Work to complete:
The data below should be restated word for word, pictures omitted.

········

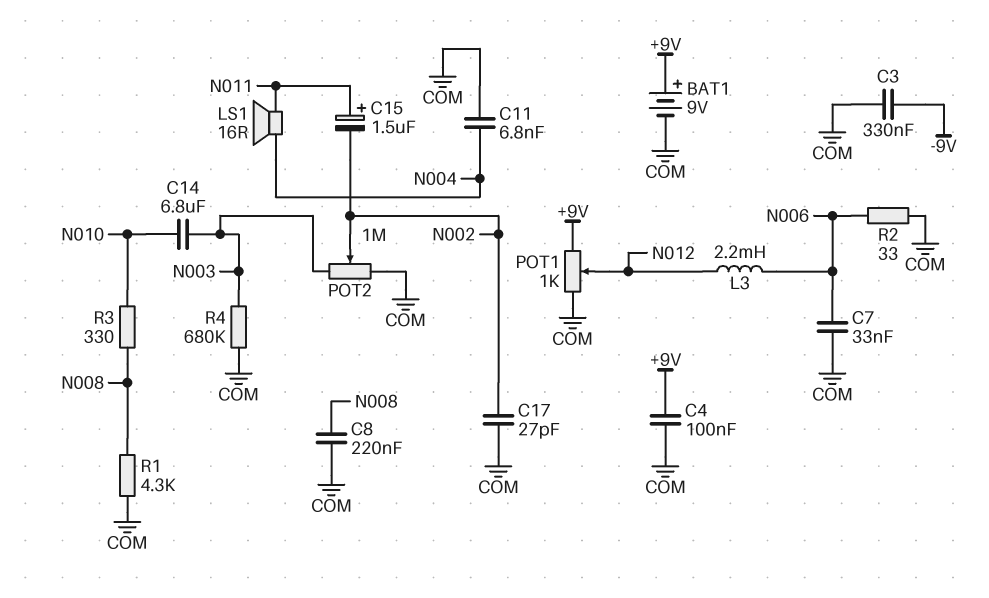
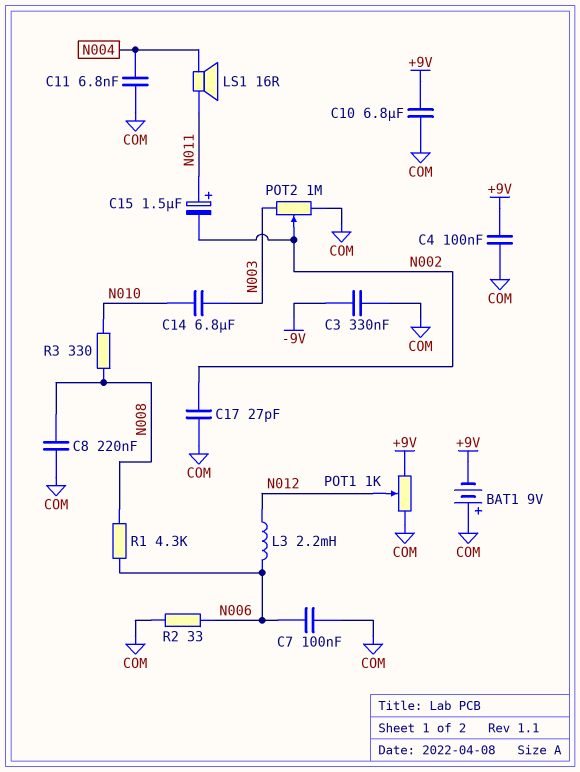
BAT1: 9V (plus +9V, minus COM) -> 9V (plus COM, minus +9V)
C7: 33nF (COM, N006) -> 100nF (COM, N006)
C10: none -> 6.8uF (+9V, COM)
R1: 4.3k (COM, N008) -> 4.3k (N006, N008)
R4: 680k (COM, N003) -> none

········

Answer to the problem:
BAT1: 9V (plus +9V, minus COM) -> 9V (plus COM, minus +9V)
C7: 33nF (COM, N006) -> 100nF (COM, N006)
C10: none -> 6.8uF (+9V, COM)
R1: 4.3k (COM, N008) -> 4.3k (N006, N008)
R4: 680k (COM, N003) -> none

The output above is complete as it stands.